DATA EXTRACTS:
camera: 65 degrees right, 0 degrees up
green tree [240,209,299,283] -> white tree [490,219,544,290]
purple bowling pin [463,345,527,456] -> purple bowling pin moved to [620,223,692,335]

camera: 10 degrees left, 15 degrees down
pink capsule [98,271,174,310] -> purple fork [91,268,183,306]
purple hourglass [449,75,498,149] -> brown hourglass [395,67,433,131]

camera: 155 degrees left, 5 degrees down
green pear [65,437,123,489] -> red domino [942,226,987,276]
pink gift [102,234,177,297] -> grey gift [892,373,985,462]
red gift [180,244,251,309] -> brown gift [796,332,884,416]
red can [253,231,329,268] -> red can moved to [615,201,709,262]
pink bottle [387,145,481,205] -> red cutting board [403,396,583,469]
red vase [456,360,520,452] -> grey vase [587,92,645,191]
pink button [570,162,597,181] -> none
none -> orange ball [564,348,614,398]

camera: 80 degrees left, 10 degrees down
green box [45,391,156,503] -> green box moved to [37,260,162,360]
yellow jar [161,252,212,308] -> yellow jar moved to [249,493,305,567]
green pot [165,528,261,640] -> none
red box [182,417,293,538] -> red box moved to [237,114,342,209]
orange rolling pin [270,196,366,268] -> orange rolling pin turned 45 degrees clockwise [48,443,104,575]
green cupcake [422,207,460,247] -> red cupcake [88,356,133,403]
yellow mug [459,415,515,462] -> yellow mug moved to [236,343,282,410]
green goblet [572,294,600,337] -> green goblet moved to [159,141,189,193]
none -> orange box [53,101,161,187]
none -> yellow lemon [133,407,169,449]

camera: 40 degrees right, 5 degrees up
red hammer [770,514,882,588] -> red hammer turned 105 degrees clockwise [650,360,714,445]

TASK OBJECTIVE:
Each line from the one containing "purple hourglass [449,75,498,149]" through the last line of the entries is to be copied exactly, with no other lines added.

RESULT:
purple hourglass [449,75,498,149] -> brown hourglass [395,67,433,131]

camera: 155 degrees left, 5 degrees down
green pear [65,437,123,489] -> red domino [942,226,987,276]
pink gift [102,234,177,297] -> grey gift [892,373,985,462]
red gift [180,244,251,309] -> brown gift [796,332,884,416]
red can [253,231,329,268] -> red can moved to [615,201,709,262]
pink bottle [387,145,481,205] -> red cutting board [403,396,583,469]
red vase [456,360,520,452] -> grey vase [587,92,645,191]
pink button [570,162,597,181] -> none
none -> orange ball [564,348,614,398]

camera: 80 degrees left, 10 degrees down
green box [45,391,156,503] -> green box moved to [37,260,162,360]
yellow jar [161,252,212,308] -> yellow jar moved to [249,493,305,567]
green pot [165,528,261,640] -> none
red box [182,417,293,538] -> red box moved to [237,114,342,209]
orange rolling pin [270,196,366,268] -> orange rolling pin turned 45 degrees clockwise [48,443,104,575]
green cupcake [422,207,460,247] -> red cupcake [88,356,133,403]
yellow mug [459,415,515,462] -> yellow mug moved to [236,343,282,410]
green goblet [572,294,600,337] -> green goblet moved to [159,141,189,193]
none -> orange box [53,101,161,187]
none -> yellow lemon [133,407,169,449]

camera: 40 degrees right, 5 degrees up
red hammer [770,514,882,588] -> red hammer turned 105 degrees clockwise [650,360,714,445]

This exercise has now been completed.